Nothing but the lines from the one containing "C7: 1000uF (plus" through the final line of the listing should appear in the answer, each exactly as written.

○ ○ ○ ○ ○

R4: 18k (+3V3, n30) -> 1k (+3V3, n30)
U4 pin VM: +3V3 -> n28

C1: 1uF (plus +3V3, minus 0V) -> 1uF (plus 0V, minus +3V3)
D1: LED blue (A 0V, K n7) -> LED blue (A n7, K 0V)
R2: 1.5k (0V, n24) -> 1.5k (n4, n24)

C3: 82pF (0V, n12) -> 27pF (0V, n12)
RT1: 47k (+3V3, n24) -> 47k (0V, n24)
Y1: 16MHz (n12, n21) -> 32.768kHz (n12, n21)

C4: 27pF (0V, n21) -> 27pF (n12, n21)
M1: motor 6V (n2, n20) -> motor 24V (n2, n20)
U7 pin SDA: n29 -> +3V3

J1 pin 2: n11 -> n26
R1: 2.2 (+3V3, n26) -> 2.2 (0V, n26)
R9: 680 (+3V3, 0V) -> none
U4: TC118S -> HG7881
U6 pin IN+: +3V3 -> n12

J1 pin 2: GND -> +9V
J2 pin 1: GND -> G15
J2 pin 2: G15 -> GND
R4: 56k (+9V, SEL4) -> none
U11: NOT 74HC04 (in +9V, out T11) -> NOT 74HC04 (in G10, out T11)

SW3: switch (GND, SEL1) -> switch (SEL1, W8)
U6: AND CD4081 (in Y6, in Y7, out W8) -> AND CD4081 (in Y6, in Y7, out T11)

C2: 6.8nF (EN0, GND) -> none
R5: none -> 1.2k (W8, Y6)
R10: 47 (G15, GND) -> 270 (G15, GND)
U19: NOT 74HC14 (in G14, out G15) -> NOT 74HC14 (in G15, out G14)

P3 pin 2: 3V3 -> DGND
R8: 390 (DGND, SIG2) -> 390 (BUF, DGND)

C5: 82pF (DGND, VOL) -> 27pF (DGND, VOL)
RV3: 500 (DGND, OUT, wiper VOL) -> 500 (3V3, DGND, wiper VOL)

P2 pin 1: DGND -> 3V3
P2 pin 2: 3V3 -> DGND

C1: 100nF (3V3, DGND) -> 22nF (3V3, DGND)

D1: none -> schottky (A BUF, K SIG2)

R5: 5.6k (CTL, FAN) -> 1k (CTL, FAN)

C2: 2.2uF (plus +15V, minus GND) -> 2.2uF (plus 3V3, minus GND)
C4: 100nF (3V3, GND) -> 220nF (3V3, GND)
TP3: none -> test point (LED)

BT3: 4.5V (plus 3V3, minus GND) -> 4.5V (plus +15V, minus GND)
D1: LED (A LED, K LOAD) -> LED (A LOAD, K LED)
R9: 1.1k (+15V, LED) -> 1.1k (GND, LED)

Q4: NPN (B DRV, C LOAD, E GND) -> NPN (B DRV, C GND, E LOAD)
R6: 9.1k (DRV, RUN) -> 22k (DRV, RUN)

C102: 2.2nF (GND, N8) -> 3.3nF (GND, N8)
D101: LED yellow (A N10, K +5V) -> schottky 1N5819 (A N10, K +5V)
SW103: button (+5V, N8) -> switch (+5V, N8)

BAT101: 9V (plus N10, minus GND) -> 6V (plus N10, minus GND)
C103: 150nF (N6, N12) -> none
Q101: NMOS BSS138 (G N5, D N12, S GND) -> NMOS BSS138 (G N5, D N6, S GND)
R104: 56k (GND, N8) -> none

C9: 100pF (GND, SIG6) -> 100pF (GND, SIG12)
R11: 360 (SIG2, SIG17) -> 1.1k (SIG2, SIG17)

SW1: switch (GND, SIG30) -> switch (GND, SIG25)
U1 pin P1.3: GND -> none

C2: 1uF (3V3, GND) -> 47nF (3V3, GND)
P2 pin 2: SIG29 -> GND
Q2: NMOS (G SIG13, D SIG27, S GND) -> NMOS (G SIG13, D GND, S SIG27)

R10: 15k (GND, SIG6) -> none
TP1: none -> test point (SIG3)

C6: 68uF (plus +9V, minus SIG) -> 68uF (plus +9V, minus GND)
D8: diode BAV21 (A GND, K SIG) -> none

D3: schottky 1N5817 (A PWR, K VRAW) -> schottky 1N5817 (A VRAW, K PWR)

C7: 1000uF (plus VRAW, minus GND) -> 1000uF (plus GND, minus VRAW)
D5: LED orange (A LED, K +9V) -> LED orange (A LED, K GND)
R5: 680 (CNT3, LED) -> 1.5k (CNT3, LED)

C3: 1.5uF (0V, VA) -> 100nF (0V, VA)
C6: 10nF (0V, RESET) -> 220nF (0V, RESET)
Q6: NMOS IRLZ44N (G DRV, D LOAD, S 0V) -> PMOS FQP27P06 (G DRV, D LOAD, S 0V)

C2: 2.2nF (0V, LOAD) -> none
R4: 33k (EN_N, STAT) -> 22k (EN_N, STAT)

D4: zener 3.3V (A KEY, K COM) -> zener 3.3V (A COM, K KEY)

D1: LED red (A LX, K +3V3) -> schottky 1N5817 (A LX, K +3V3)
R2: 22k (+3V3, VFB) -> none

○ ○ ○ ○ ○

COMPLETED TASK:
C7: 1000uF (plus VRAW, minus GND) -> 1000uF (plus GND, minus VRAW)
D5: LED orange (A LED, K +9V) -> LED orange (A LED, K GND)
R5: 680 (CNT3, LED) -> 1.5k (CNT3, LED)

C3: 1.5uF (0V, VA) -> 100nF (0V, VA)
C6: 10nF (0V, RESET) -> 220nF (0V, RESET)
Q6: NMOS IRLZ44N (G DRV, D LOAD, S 0V) -> PMOS FQP27P06 (G DRV, D LOAD, S 0V)

C2: 2.2nF (0V, LOAD) -> none
R4: 33k (EN_N, STAT) -> 22k (EN_N, STAT)

D4: zener 3.3V (A KEY, K COM) -> zener 3.3V (A COM, K KEY)

D1: LED red (A LX, K +3V3) -> schottky 1N5817 (A LX, K +3V3)
R2: 22k (+3V3, VFB) -> none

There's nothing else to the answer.